Input data
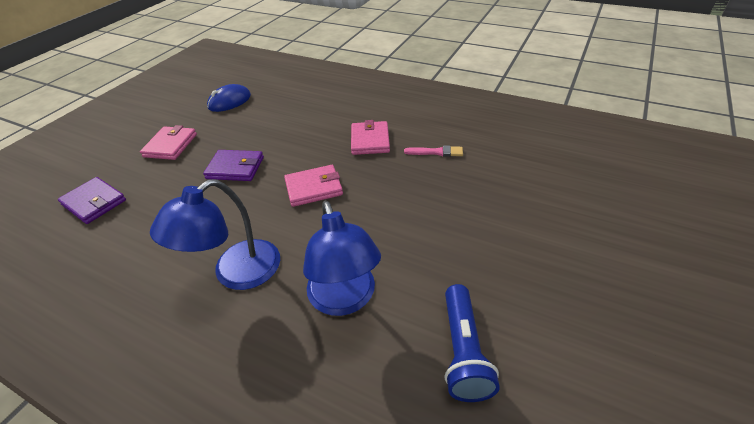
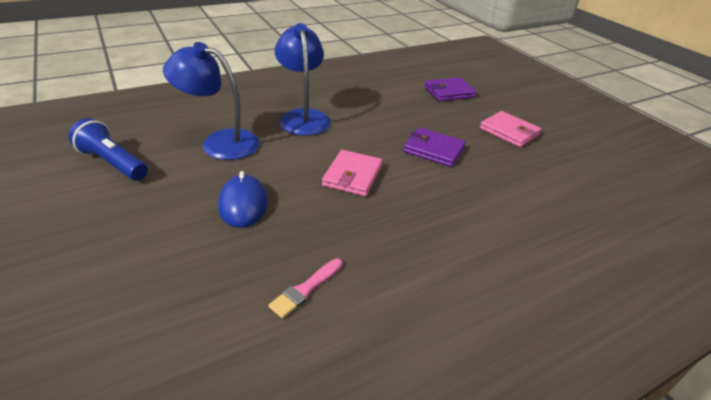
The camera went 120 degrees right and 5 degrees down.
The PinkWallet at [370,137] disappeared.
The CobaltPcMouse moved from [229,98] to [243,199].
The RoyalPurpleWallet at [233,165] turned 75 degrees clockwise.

What to produce
Reproduce, unchanged, the line containing "The CobaltPcMouse moved" and each line after it through the end of the listing above, and nothing else.

Task response
The CobaltPcMouse moved from [229,98] to [243,199].
The RoyalPurpleWallet at [233,165] turned 75 degrees clockwise.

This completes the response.